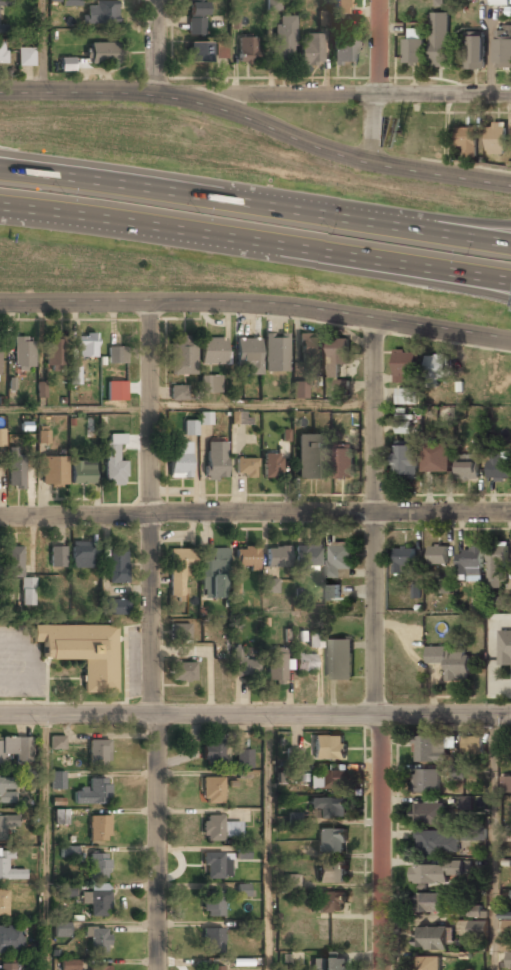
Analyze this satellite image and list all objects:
building: (499, 2)
building: (4, 3)
building: (71, 3)
building: (273, 4)
building: (341, 7)
building: (100, 14)
building: (195, 18)
building: (339, 24)
building: (284, 38)
building: (440, 40)
road: (39, 45)
road: (151, 45)
road: (375, 46)
building: (413, 48)
building: (221, 49)
building: (311, 49)
building: (247, 50)
building: (345, 51)
building: (503, 51)
building: (474, 52)
building: (2, 53)
building: (198, 53)
building: (104, 54)
building: (25, 57)
road: (75, 90)
road: (331, 91)
road: (372, 123)
building: (496, 139)
building: (466, 141)
road: (328, 145)
road: (127, 171)
road: (125, 185)
road: (12, 206)
road: (12, 210)
road: (319, 213)
road: (449, 218)
road: (134, 224)
road: (449, 231)
road: (377, 259)
road: (374, 274)
road: (256, 307)
building: (86, 346)
building: (310, 349)
building: (212, 352)
building: (23, 353)
building: (276, 354)
building: (54, 355)
building: (117, 355)
building: (248, 355)
building: (337, 355)
building: (183, 356)
building: (406, 367)
building: (437, 367)
building: (74, 375)
building: (209, 385)
building: (342, 387)
building: (41, 389)
building: (299, 390)
building: (178, 393)
building: (121, 397)
building: (410, 397)
road: (186, 408)
building: (205, 418)
building: (238, 419)
building: (403, 427)
building: (189, 428)
building: (43, 436)
building: (1, 439)
building: (311, 458)
building: (438, 459)
building: (180, 460)
building: (405, 460)
building: (114, 461)
building: (215, 461)
building: (343, 461)
building: (271, 467)
building: (499, 467)
building: (468, 468)
building: (245, 469)
building: (53, 473)
building: (82, 473)
building: (16, 474)
road: (255, 515)
building: (438, 555)
building: (81, 556)
building: (309, 557)
building: (57, 558)
building: (247, 558)
building: (277, 558)
building: (339, 559)
building: (404, 561)
building: (469, 563)
building: (497, 567)
building: (117, 568)
building: (180, 571)
building: (19, 573)
building: (214, 574)
building: (443, 586)
building: (270, 587)
building: (332, 593)
building: (504, 602)
building: (114, 608)
building: (180, 633)
road: (150, 636)
building: (315, 641)
road: (382, 644)
building: (505, 648)
building: (83, 651)
building: (338, 659)
building: (450, 661)
building: (305, 663)
building: (244, 665)
building: (276, 669)
building: (182, 672)
road: (255, 715)
building: (57, 742)
building: (329, 747)
building: (14, 749)
building: (428, 749)
building: (473, 749)
building: (98, 753)
building: (212, 753)
building: (292, 755)
building: (243, 759)
building: (457, 771)
building: (57, 780)
building: (327, 780)
building: (426, 781)
building: (506, 784)
building: (211, 791)
building: (5, 794)
building: (93, 794)
building: (466, 803)
building: (328, 807)
building: (430, 814)
building: (60, 817)
building: (7, 823)
building: (219, 829)
building: (98, 830)
building: (473, 833)
building: (506, 833)
road: (45, 842)
building: (331, 842)
building: (437, 842)
road: (269, 843)
road: (494, 843)
building: (68, 852)
building: (242, 853)
building: (3, 863)
building: (99, 866)
building: (215, 866)
building: (332, 873)
building: (429, 874)
building: (291, 882)
building: (67, 890)
building: (243, 890)
building: (97, 902)
building: (3, 903)
building: (329, 903)
building: (431, 903)
building: (213, 905)
building: (474, 911)
building: (478, 928)
building: (62, 929)
building: (506, 935)
building: (434, 937)
building: (11, 939)
building: (97, 941)
building: (212, 941)
building: (510, 961)
building: (429, 963)
building: (70, 964)
building: (330, 964)
building: (8, 967)
building: (99, 968)
building: (212, 969)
──────────
(Aim of the exercise):
The data is to be restated word for word, with any pictures set aside.

(Finished exercise):
Analyze this satellite image and list all objects:
building: (499, 2)
building: (4, 3)
building: (71, 3)
building: (273, 4)
building: (341, 7)
building: (100, 14)
building: (195, 18)
building: (339, 24)
building: (284, 38)
building: (440, 40)
road: (39, 45)
road: (151, 45)
road: (375, 46)
building: (413, 48)
building: (221, 49)
building: (311, 49)
building: (247, 50)
building: (345, 51)
building: (503, 51)
building: (474, 52)
building: (2, 53)
building: (198, 53)
building: (104, 54)
building: (25, 57)
road: (75, 90)
road: (331, 91)
road: (372, 123)
building: (496, 139)
building: (466, 141)
road: (328, 145)
road: (127, 171)
road: (125, 185)
road: (12, 206)
road: (12, 210)
road: (319, 213)
road: (449, 218)
road: (134, 224)
road: (449, 231)
road: (377, 259)
road: (374, 274)
road: (256, 307)
building: (86, 346)
building: (310, 349)
building: (212, 352)
building: (23, 353)
building: (276, 354)
building: (54, 355)
building: (117, 355)
building: (248, 355)
building: (337, 355)
building: (183, 356)
building: (406, 367)
building: (437, 367)
building: (74, 375)
building: (209, 385)
building: (342, 387)
building: (41, 389)
building: (299, 390)
building: (178, 393)
building: (121, 397)
building: (410, 397)
road: (186, 408)
building: (205, 418)
building: (238, 419)
building: (403, 427)
building: (189, 428)
building: (43, 436)
building: (1, 439)
building: (311, 458)
building: (438, 459)
building: (180, 460)
building: (405, 460)
building: (114, 461)
building: (215, 461)
building: (343, 461)
building: (271, 467)
building: (499, 467)
building: (468, 468)
building: (245, 469)
building: (53, 473)
building: (82, 473)
building: (16, 474)
road: (255, 515)
building: (438, 555)
building: (81, 556)
building: (309, 557)
building: (57, 558)
building: (247, 558)
building: (277, 558)
building: (339, 559)
building: (404, 561)
building: (469, 563)
building: (497, 567)
building: (117, 568)
building: (180, 571)
building: (19, 573)
building: (214, 574)
building: (443, 586)
building: (270, 587)
building: (332, 593)
building: (504, 602)
building: (114, 608)
building: (180, 633)
road: (150, 636)
building: (315, 641)
road: (382, 644)
building: (505, 648)
building: (83, 651)
building: (338, 659)
building: (450, 661)
building: (305, 663)
building: (244, 665)
building: (276, 669)
building: (182, 672)
road: (255, 715)
building: (57, 742)
building: (329, 747)
building: (14, 749)
building: (428, 749)
building: (473, 749)
building: (98, 753)
building: (212, 753)
building: (292, 755)
building: (243, 759)
building: (457, 771)
building: (57, 780)
building: (327, 780)
building: (426, 781)
building: (506, 784)
building: (211, 791)
building: (5, 794)
building: (93, 794)
building: (466, 803)
building: (328, 807)
building: (430, 814)
building: (60, 817)
building: (7, 823)
building: (219, 829)
building: (98, 830)
building: (473, 833)
building: (506, 833)
road: (45, 842)
building: (331, 842)
building: (437, 842)
road: (269, 843)
road: (494, 843)
building: (68, 852)
building: (242, 853)
building: (3, 863)
building: (99, 866)
building: (215, 866)
building: (332, 873)
building: (429, 874)
building: (291, 882)
building: (67, 890)
building: (243, 890)
building: (97, 902)
building: (3, 903)
building: (329, 903)
building: (431, 903)
building: (213, 905)
building: (474, 911)
building: (478, 928)
building: (62, 929)
building: (506, 935)
building: (434, 937)
building: (11, 939)
building: (97, 941)
building: (212, 941)
building: (510, 961)
building: (429, 963)
building: (70, 964)
building: (330, 964)
building: (8, 967)
building: (99, 968)
building: (212, 969)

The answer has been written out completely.